Extracted records
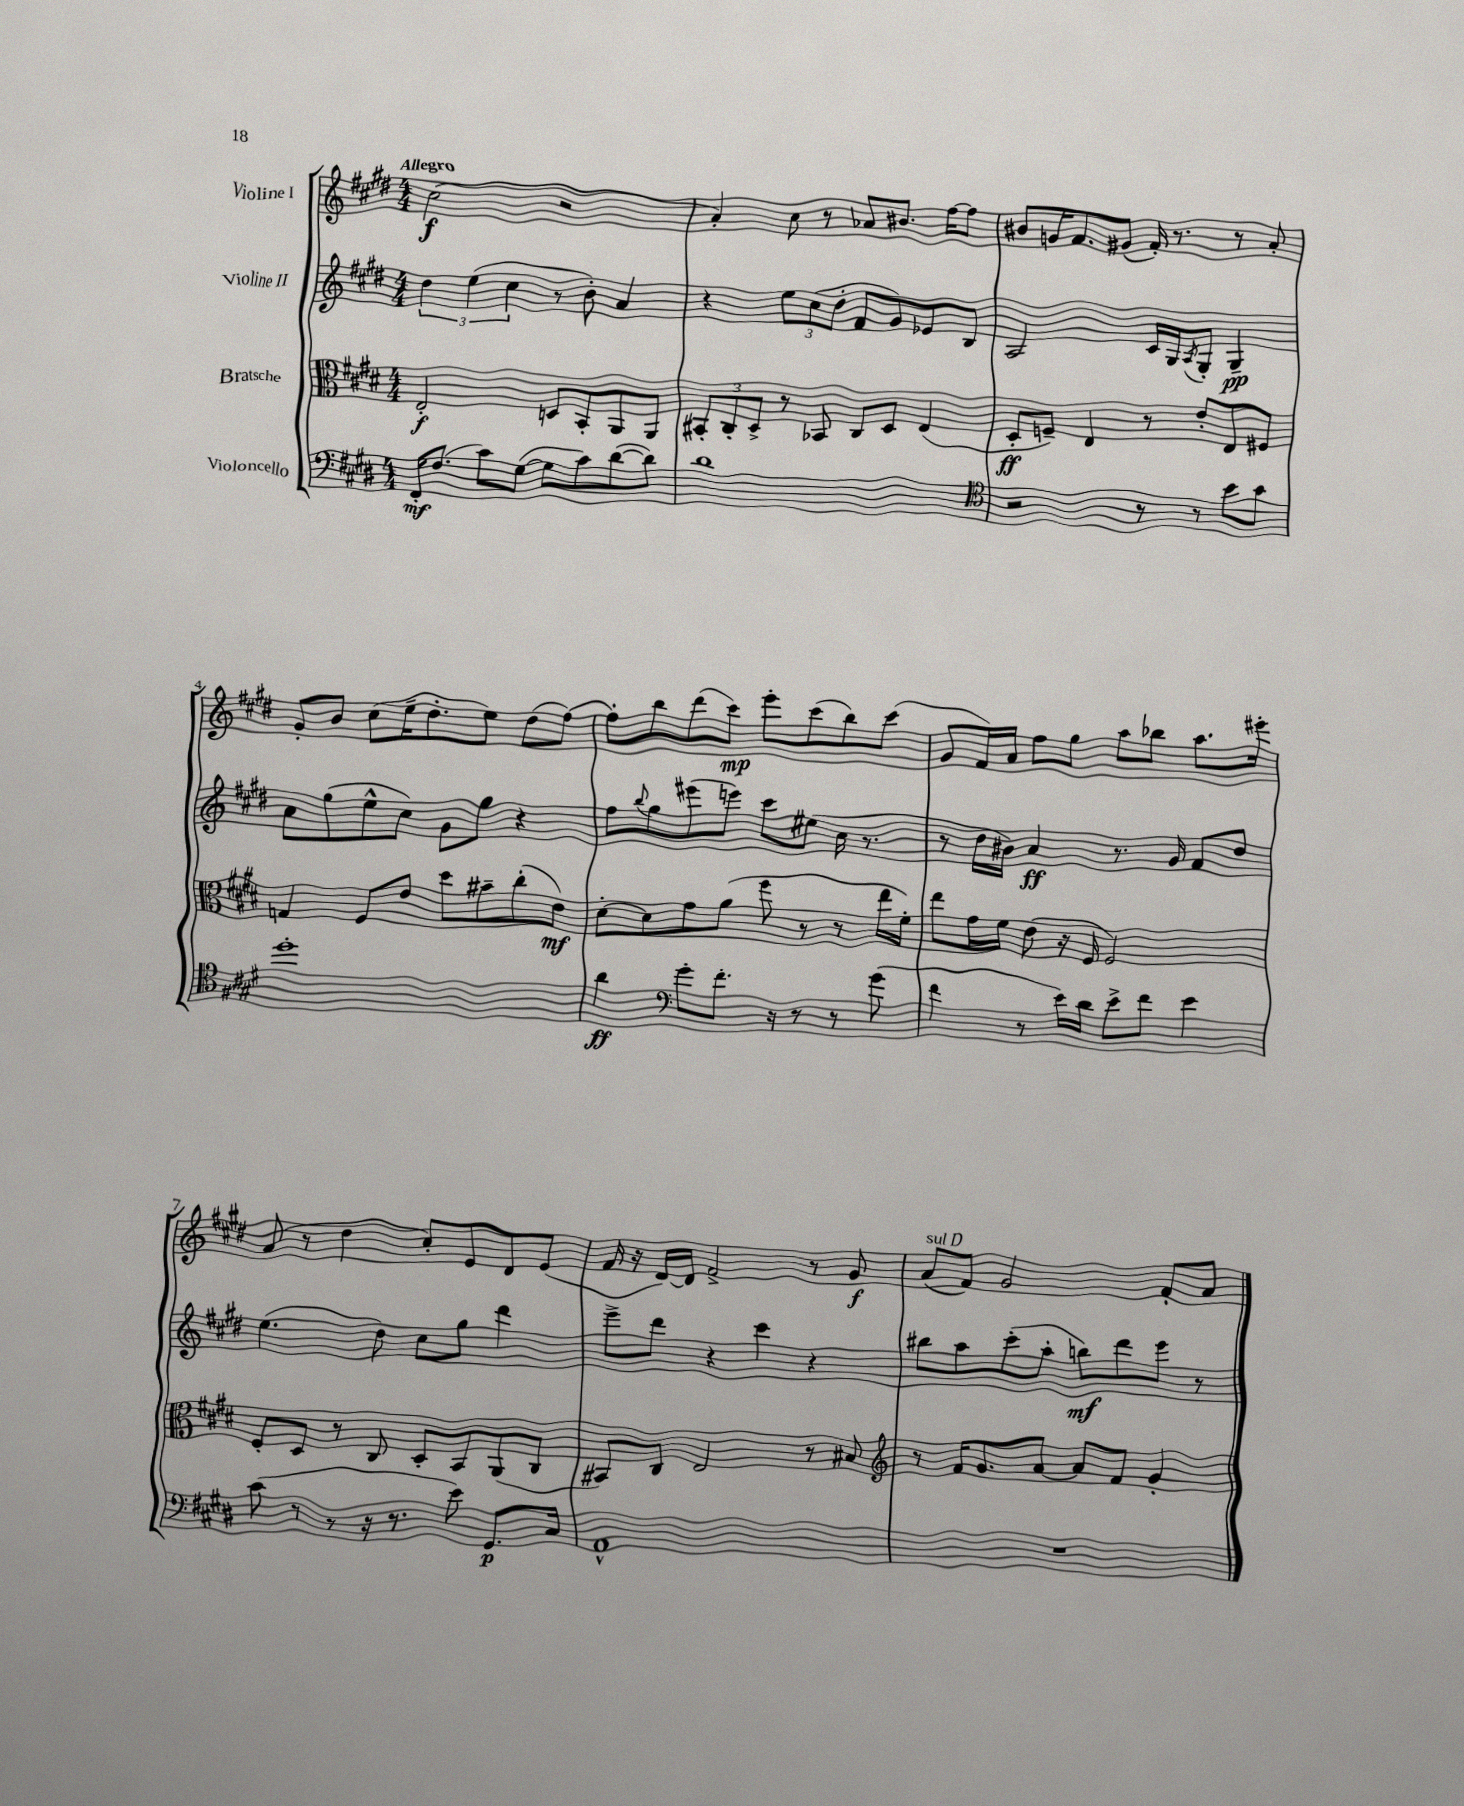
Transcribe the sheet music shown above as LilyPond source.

<<
\new StaffGroup <<
\new Staff = "s0" \with { instrumentName = "Violine I" } {
    \clef treble \key e \major \numericTimeSignature \time 4/4 \tempo "Allegro"
    cis''2\f( r2 |
    a'4-.) cis''8 r8 aes'8 bis'8. fis''16~ fis''8 |
    bis'8 g'16 fis'8. gis'8( fis'16-.) r8. r8 a'8-. |
    gis'8-. b'8 cis''8( e''16-- dis''8.-. e''8) dis''8( fis''8~) |
    fis''8-. b''8 dis'''8( cis'''8\mp) e'''8-. cis'''8( b''8) cis'''8( |
    gis'8 fis'16) a'16 fis''8 gis''8 a''8 bes''8 a''8. eis'''16-. |
    a'8( r8 dis''4 cis''8-.) e'8 dis'8 e'8( |
    fis'16 r16 dis'16~) dis'16 fis'2-> r8 gis'8\f |
    a'8^\markup { \italic "sul D" }( fis'8) gis'2 fis'8-. a'8 \bar "|." |
}
\new Staff = "s1" \with { instrumentName = "Violine II" } {
    \clef treble \key e \major \numericTimeSignature \time 4/4
    \tuplet 3/2 { dis''4 e''4( cis''4 } r8 b'8-.) a'4 |
    r4 \tuplet 3/2 { e''8 cis''8( dis''8-. } fis'8 gis'8) ees'8 b8 |
    a2 cis'16 gis16 \acciaccatura { a8 } gis8-. gis4--\pp |
    a'8 gis''8( e''8-^ cis''8) gis'8 gis''8 r4 |
    fis''8 \appoggiatura { b''8 } gis''8 eis'''8( e'''8) cis'''8 eis''8( cis''16 r8. |
    r8 dis''16 bis'16) a'4\ff r8. gis'16 fis'8 dis''8 |
    e''4.( dis''8) cis''8 gis''8 dis'''4 |
    e'''8-> dis'''8 r4 cis'''4 r4 |
    bis''8 a''8 cis'''8-.( a''8-. b''8\mf) dis'''8 e'''8 r8 \bar "|." |
}
\new Staff = "s2" \with { instrumentName = "Bratsche" } {
    \clef alto \key e \major \numericTimeSignature \time 4/4
    e2-.\f d8 b,8-. a,8 a,8 |
    \tuplet 3/2 { bis,8-. cis8-. dis8-> } r8 bes,8 cis8 dis8 e4( |
    dis8-.\ff f8--) e4 r8 e'8-. e8 fis8 |
    g4 fis8 e'8 dis''8 bis'8-- cis''8-.( e'8\mf) |
    dis'8~-. dis'8 gis'8 a'8( fis''8 r8 r8 e''16 fis'16-.) |
    e''8 gis'16 fis'16 e'8( r16 fis16 fis2) |
    fis8-. dis8 r8 cis8 dis8-. b,8 a,8( cis8 |
    bis,8) cis8 e2 r8 bis8 |
    \clef treble r8 fis'16 gis'8. a'8~ a'8 fis'8 gis'4-. \bar "|." |
}
\new Staff = "s3" \with { instrumentName = "Violoncello" } {
    \clef bass \key e \major \numericTimeSignature \time 4/4
    fis,16-.\mf fis8.( cis'8) gis8~( gis8 cis'8) dis'8~( dis'8) |
    dis'1 |
    \clef tenor r2 r8 r8 b'8 gis'8 |
    dis''1-. |
    a'4\ff \clef bass gis'8-. fis'8.-. r16 r8 r8 gis'8( |
    fis'4 r8 e'16) dis'16 e'8-> fis'8 e'4 |
    cis'8( r8 r8 r16 r8. e'8) gis,8.\p cis16 |
    a,1-^ |
    R1 \bar "|." |
}
>>
>>
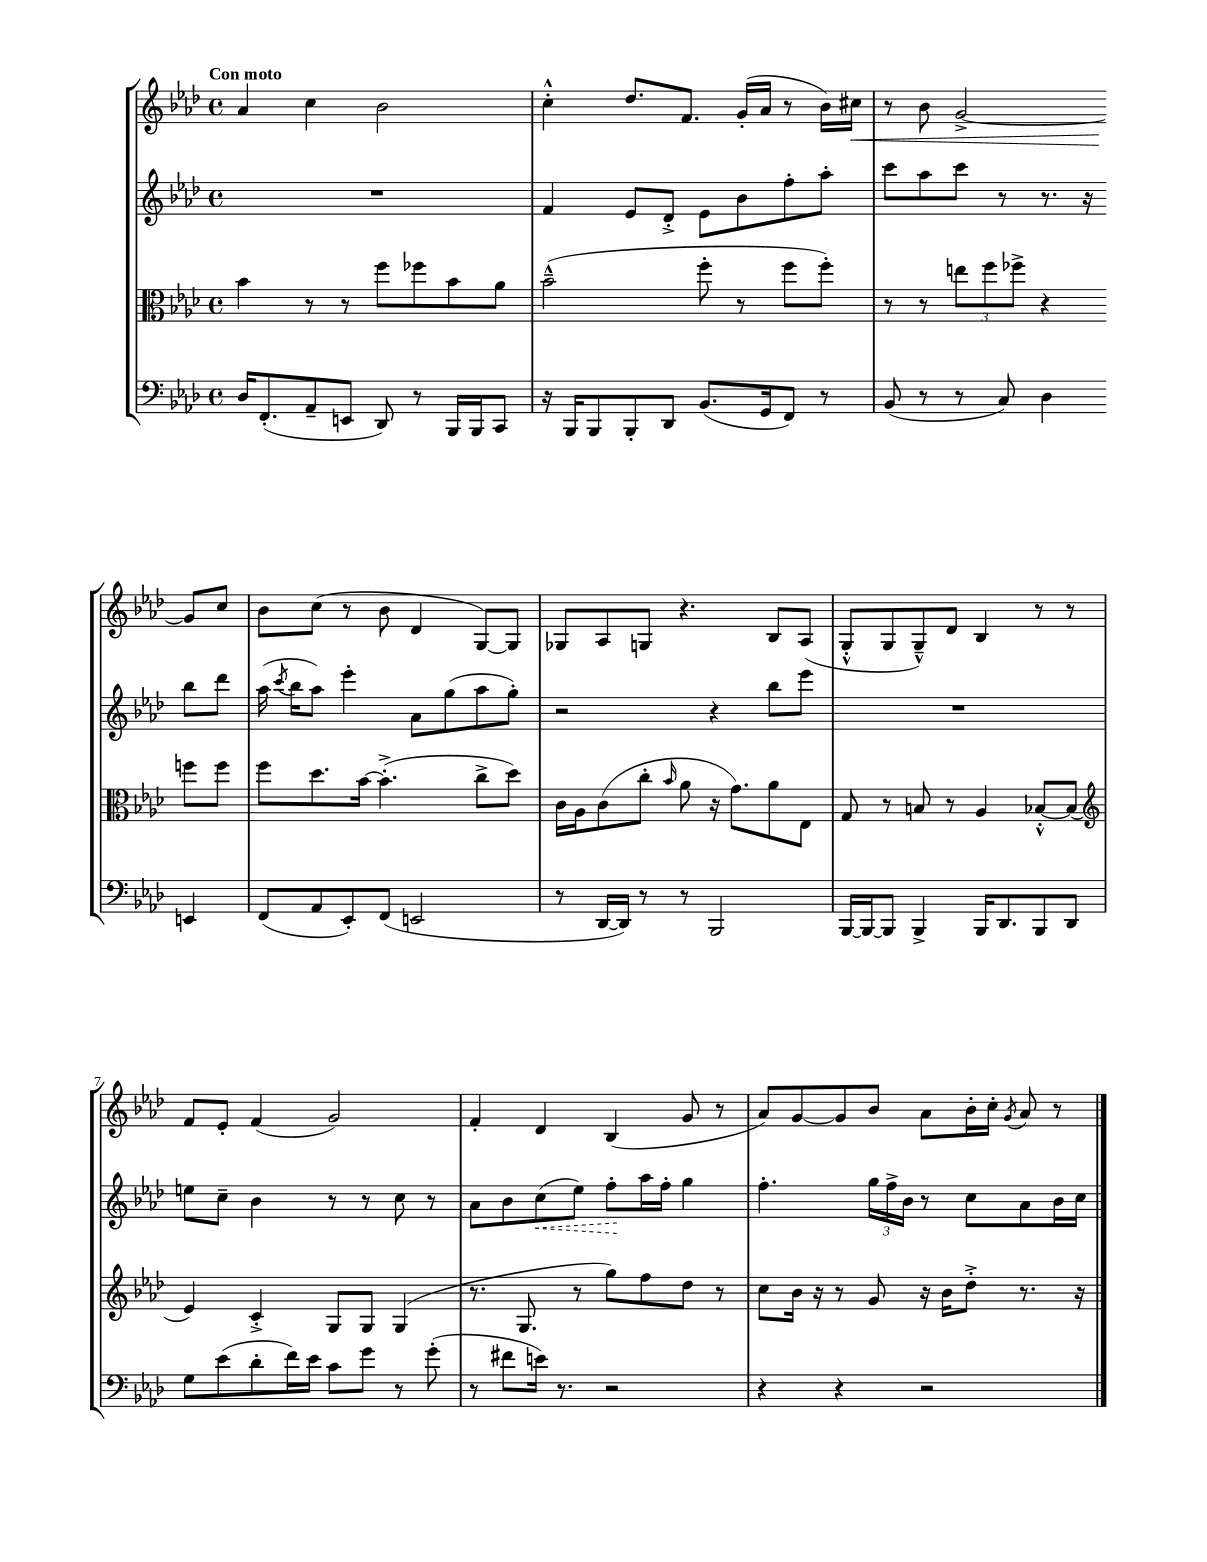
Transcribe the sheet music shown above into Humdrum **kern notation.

**kern	**kern	**kern	**dynam	**kern	**dynam
*part4	*part3	*part2	*part2	*part1	*part1
*staff4	*staff3	*staff2	*staff2	*staff1	*staff1
*clefF4	*clefC3	*clefG2	*	*clefG2	*
*k[b-e-a-d-]	*k[b-e-a-d-]	*k[b-e-a-d-]	*	*k[b-e-a-d-]	*
*M4/4	*M4/4	*M4/4	*	*M4/4	*
*met(c)	*met(c)	*met(c)	*	*met(c)	*
=1	=1	=1	=1	=1	=1
!	!	!	!	!LO:TX:a:B:t=Con moto	!
16D-/KL	4b-\	1r	.	4a-/	.
(8.FF'/	.	.	.	.	.
8AA-~/	8r	.	.	4cc\	.
8EEn/J	8r	.	.	.	.
8DD-/)	8ff\L	.	.	2b-\	.
8r	8ff-X\	.	.	.	.
16BBB-/LL	8b-\	.	.	.	.
16BBB-/J	.	.	.	.	.
8CC/J	8a-\J	.	.	.	.
=2	=2	=2	=2	=2	=2
16r	(2b-~^^\	4f/	.	4cc'^^\	.
16BBB-/KL	.	.	.	.	.
8BBB-/	.	.	.	.	.
8BBB-'/	.	8e-/L	.	8.dd-/L	.
8DD-/J	.	8d-'^/J	.	.	.
.	.	.	.	8.f/J	.
(8.BB-/L	8ff'\	8e-\L	.	.	.
.	8r	8b-\	.	(16g'/LL	.
16GG/k	.	.	.	16a-/JJ	.
8FF/J)	8ff\L	8ff'\	.	8r	.
8r	8ff'\J)	8aa-'\J	.	16b-\LL)	.
!	!	!	!	!	!LO:HP:b
.	.	.	.	16cc#X\JJ	<
=3	=3	=3	=3	=3	=3
(8BB-/	8r	8ccc\L	.	8r	.
8r	8r	8aa-\	.	8b-\	.
8r	12een\L	8ccc\J	.	[2g^/	.
.	12ff\	.	.	.	.
8C/)	.	8r	.	.	.
.	12ff-X^\J	.	.	.	.
4D-\	4r	8.r	.	.	.
.	.	16r	.	.	.
4EEn/	8ffn\L	8bb-\L	.	8g/L]	.
.	8ff\J	8ddd-\J	.	8cc/J	[
!!LO:LB:g=z
=4	=4	=4	=4	=4	=4
(8FF/L	8ff\L	(16aa-\	.	8b-\L	.
.	.	8qccc/	.	.	.
.	.	16bb-\KL	.	.	.
8AA-/	8.dd-\	8aa-\J)	.	(8cc\J	.
8EE-'/)	.	4eee-'\	.	8r	.
.	[16b-\Jk	.	.	.	.
(8FF/J	(4.b-'^\]	.	.	8b-\	.
2EEn/	.	8a-\L	.	4d-/	.
.	.	(8gg\	.	.	.
.	8cc^\L	8aa-\	.	[8G/L)	.
.	8dd-\J)	8gg'\J)	.	8G/J]	.
=5	=5	=5	=5	=5	=5
8r	16c\LL	2r	.	8G-X/L	.
.	16A-\J	.	.	.	.
[16DD-/LL	(8c\	.	.	8A-/	.
16DD-/JJ])	.	.	.	.	.
8r	8cc'\J	.	.	8Gn/J	.
.	16qqb-/	.	.	.	.
8r	8a-\	.	.	4.r	.
2BBB-/	16r	4r	.	.	.
.	8.g\L)	.	.	.	.
.	8a-\	8bb-\L	.	8B-/L	.
.	8E-\J	8eee-\J	.	(8A-/J	.
=6	=6	=6	=6	=6	=6
[16BBB-/LL	8G/	1r	.	8G'^^/L	.
16BBB-/J_	.	.	.	.	.
8BBB-/J]	8r	.	.	8G/	.
4BBB-^/	8Bn/	.	.	8G~^^/)	.
.	8r	.	.	8d-/J	.
16BBB-/KL	4A-/	.	.	4B-/	.
8.DD-/	.	.	.	.	.
8BBB-/	[8B-X'^^/L	.	.	8r	.
8DD-/J	(8B-/J]	.	.	8r	.
!!LO:LB:g=z
=7	=7	=7	=7	=7	=7
*	*clefG2	*	*	*	*
8G\L	4e-/)	8een\L	.	8f/L	.
(8e-\	.	8cc~\J	.	8e-'/J	.
8d-'\	4c'^/	4b-\	.	(4f/	.
16f\L)	.	.	.	.	.
16e-\JJ	.	.	.	.	.
8c\L	8G/L	8r	.	2g/)	.
8g\J	8G/J	8r	.	.	.
8r	(4G/	8cc\	.	.	.
(8g'\	.	8r	.	.	.
=8	=8	=8	=8	=8	=8
8r	8.r	8a-\L	.	4f'/	.
8f#X\L	.	8b-\	.	.	.
.	8.G/	.	.	.	.
!	!	!	!LO:HP:b	!	!
16en\Jk)	.	(8cc\	<	4d-/	.
8.r	.	.	.	.	.
.	8r	8ee-\J)	.	.	.
2r	8gg\L)	8ff'\L	.	(4B-/	.
.	8ff\	16aa-\L	[	.	.
.	.	16ff'\JJ	.	.	.
.	8dd-\J	4gg\	.	8g/	.
.	8r	.	.	8r	.
=9	=9	=9	=9	=9	=9
4r	8cc\L	4.ff'\	.	8a-/L)	.
.	16b-\Jk	.	.	[8g/	.
.	16r	.	.	.	.
4r	8r	.	.	8g/]	.
.	8g/	24gg\LL	.	8b-/J	.
.	.	24ff^\	.	.	.
.	.	24b-\JJ	.	.	.
2r	16r	8r	.	8a-\L	.
.	16b-\KL	.	.	.	.
.	8dd-'^\J	8cc\L	.	16b-'\L	.
.	.	.	.	16cc'\JJ	.
.	.	.	.	8qg/	.
.	8.r	8a-\	.	8a-/	.
.	.	16b-\L	.	8r	.
.	16r	16cc\JJ	.	.	.
==	==	==	==	==	==
*-	*-	*-	*-	*-	*-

**Task objective:** Identify each line above that contains the word "sheet", and copy every one of those lines in full.

**Answer to this task:**
Transcribe the sheet music shown above as LilyPond source.
Transcribe the sheet music shown above into Humdrum **kern notation.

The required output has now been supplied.